■ THE DATA:
%%

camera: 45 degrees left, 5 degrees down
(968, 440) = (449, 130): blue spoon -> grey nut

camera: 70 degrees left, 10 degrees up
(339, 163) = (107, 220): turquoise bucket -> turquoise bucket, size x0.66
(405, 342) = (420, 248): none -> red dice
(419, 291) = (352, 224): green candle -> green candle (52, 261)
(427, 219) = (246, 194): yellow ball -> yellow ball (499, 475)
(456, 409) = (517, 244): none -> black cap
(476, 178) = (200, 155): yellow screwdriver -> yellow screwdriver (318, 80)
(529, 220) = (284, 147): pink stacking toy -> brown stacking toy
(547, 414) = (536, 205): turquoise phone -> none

%%

Write the data out again. Match it exactly.

camera: 45 degrees left, 5 degrees down
(968, 440) = (449, 130): blue spoon -> grey nut

camera: 70 degrees left, 10 degrees up
(339, 163) = (107, 220): turquoise bucket -> turquoise bucket, size x0.66
(405, 342) = (420, 248): none -> red dice
(419, 291) = (352, 224): green candle -> green candle (52, 261)
(427, 219) = (246, 194): yellow ball -> yellow ball (499, 475)
(456, 409) = (517, 244): none -> black cap
(476, 178) = (200, 155): yellow screwdriver -> yellow screwdriver (318, 80)
(529, 220) = (284, 147): pink stacking toy -> brown stacking toy
(547, 414) = (536, 205): turquoise phone -> none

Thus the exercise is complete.